Problem description → In the records below, find the line that contains "Someone put down the bowling", then write out that line and each one after it exactly, up to and including the last.

================================

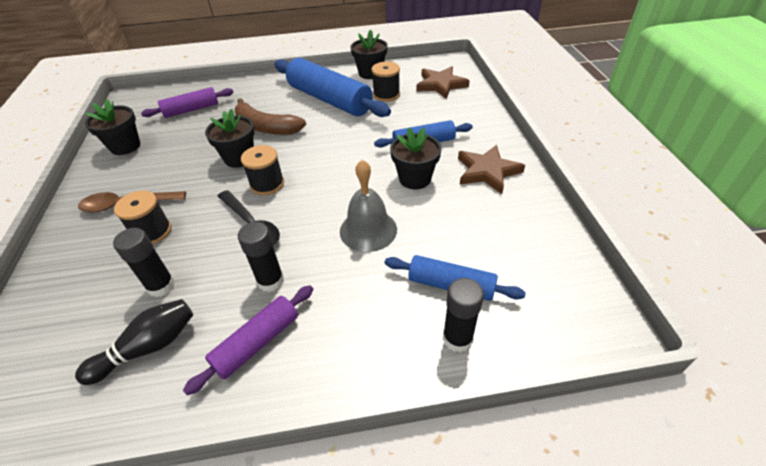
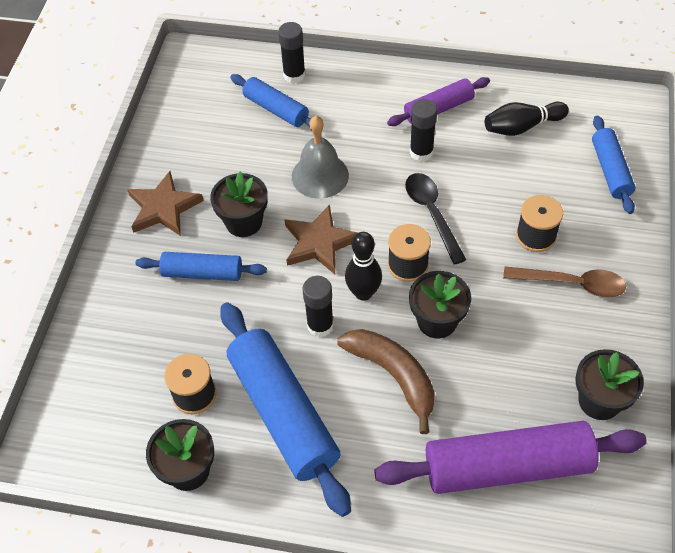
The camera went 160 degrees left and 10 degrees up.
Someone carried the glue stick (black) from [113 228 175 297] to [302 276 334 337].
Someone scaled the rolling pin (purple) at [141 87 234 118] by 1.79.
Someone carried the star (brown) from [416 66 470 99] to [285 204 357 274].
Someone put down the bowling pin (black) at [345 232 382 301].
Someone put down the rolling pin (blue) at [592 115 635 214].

================================

Reply →
Someone put down the bowling pin (black) at [345 232 382 301].
Someone put down the rolling pin (blue) at [592 115 635 214].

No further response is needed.